• [Data supplied]:

# # # #

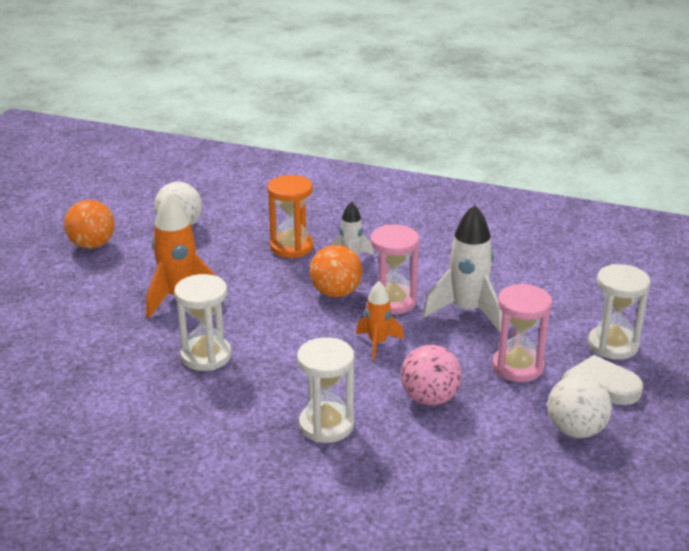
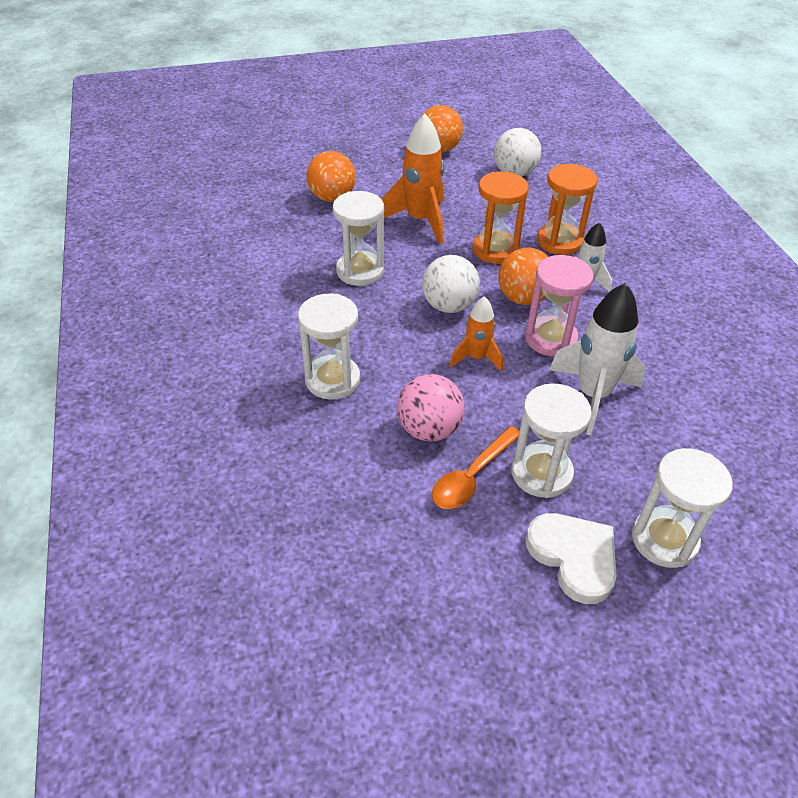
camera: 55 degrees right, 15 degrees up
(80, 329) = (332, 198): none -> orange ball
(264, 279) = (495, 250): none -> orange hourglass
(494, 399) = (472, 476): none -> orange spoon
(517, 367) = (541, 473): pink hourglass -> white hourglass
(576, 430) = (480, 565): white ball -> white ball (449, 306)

# # # #

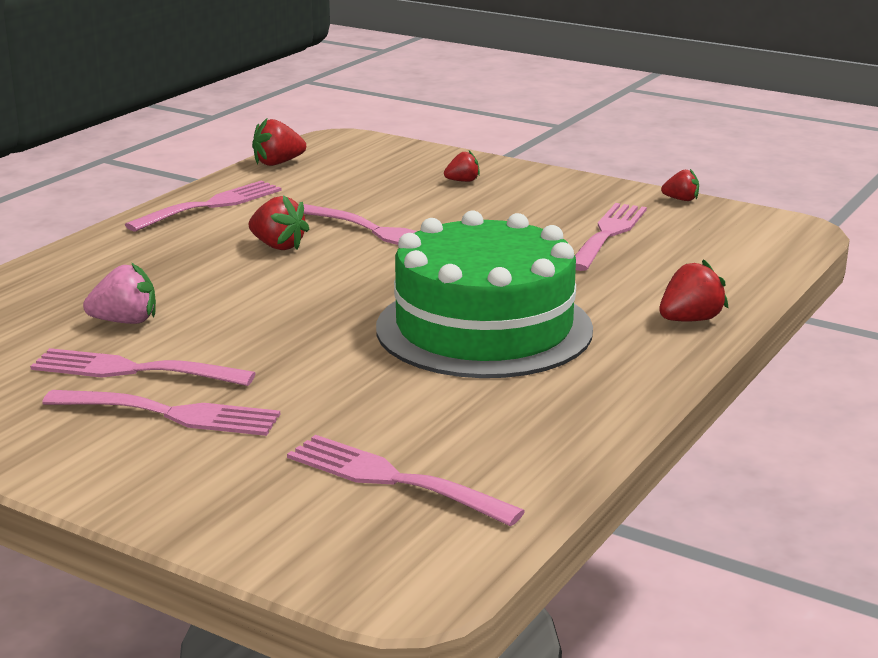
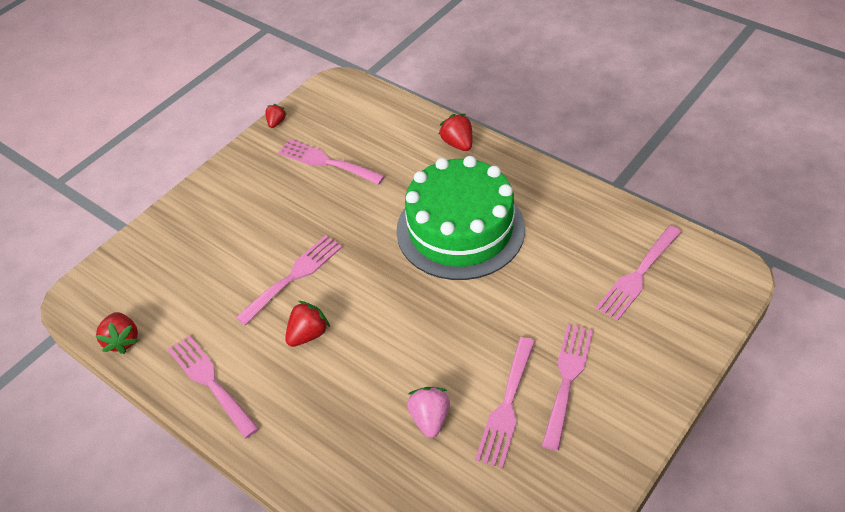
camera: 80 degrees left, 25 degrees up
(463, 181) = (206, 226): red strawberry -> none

# # # #

• [Task requirements]:
Lines containing the word "hourglass" are to be located in the entries and copied.

• [Response area]:
(264, 279) = (495, 250): none -> orange hourglass
(517, 367) = (541, 473): pink hourglass -> white hourglass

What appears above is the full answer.